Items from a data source
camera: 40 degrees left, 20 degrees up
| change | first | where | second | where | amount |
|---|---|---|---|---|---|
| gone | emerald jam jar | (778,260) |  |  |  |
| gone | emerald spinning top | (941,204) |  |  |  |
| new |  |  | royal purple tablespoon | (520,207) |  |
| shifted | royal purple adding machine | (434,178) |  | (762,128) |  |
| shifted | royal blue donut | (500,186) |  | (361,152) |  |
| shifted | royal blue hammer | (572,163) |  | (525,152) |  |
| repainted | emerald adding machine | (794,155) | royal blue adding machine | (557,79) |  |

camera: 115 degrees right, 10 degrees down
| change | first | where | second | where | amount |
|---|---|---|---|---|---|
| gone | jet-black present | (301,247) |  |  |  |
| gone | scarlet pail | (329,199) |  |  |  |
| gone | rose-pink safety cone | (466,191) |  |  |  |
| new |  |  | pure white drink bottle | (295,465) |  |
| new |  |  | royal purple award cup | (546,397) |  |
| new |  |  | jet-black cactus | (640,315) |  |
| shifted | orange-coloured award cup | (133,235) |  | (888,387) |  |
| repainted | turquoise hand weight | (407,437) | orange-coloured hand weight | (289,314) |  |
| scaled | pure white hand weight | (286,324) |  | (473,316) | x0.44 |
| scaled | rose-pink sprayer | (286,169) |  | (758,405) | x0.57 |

* * *

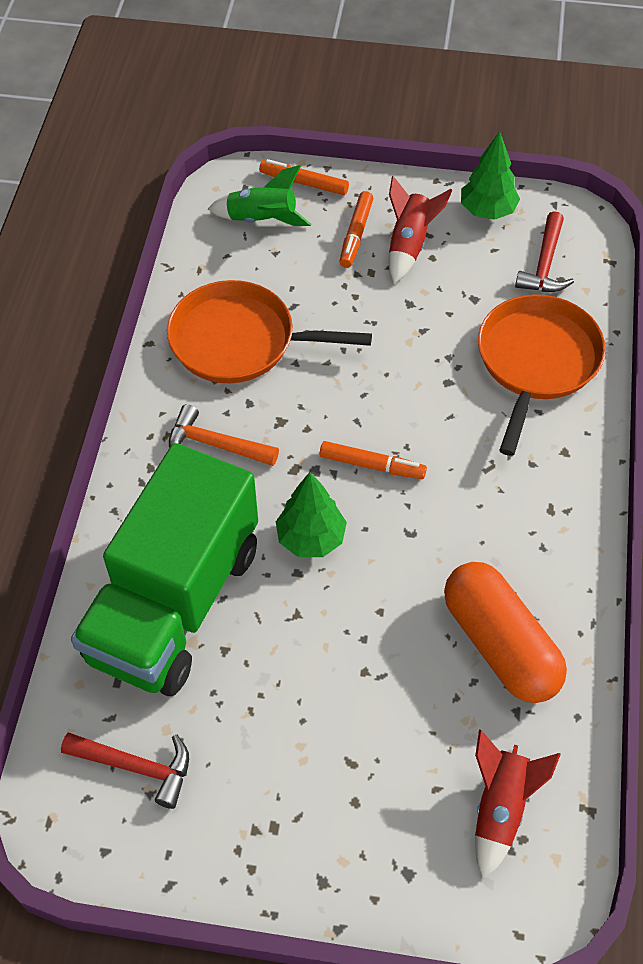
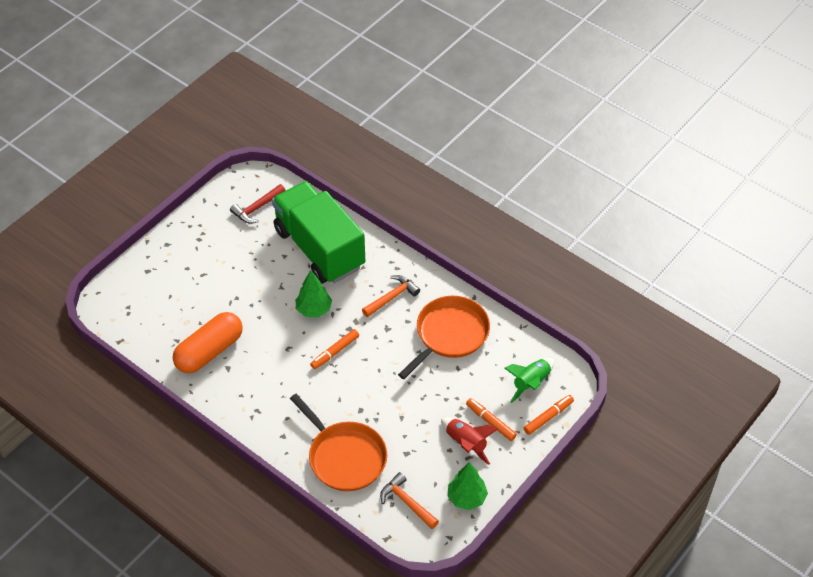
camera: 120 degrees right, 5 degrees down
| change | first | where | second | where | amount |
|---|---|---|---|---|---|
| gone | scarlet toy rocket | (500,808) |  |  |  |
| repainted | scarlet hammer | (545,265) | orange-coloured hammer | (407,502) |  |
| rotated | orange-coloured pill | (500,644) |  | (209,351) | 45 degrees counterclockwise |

WHAT TO WORK ON ▸ Taking the entries above, write out exactly the lines starting with the line containing "camera: 40 degrees left, 20 degrees up" and going on through the line containing "royal blue hammer", both included, and nothing else.

RESULT OF THIS EXERCISE ▸
camera: 40 degrees left, 20 degrees up
| change | first | where | second | where | amount |
|---|---|---|---|---|---|
| gone | emerald jam jar | (778,260) |  |  |  |
| gone | emerald spinning top | (941,204) |  |  |  |
| new |  |  | royal purple tablespoon | (520,207) |  |
| shifted | royal purple adding machine | (434,178) |  | (762,128) |  |
| shifted | royal blue donut | (500,186) |  | (361,152) |  |
| shifted | royal blue hammer | (572,163) |  | (525,152) |  |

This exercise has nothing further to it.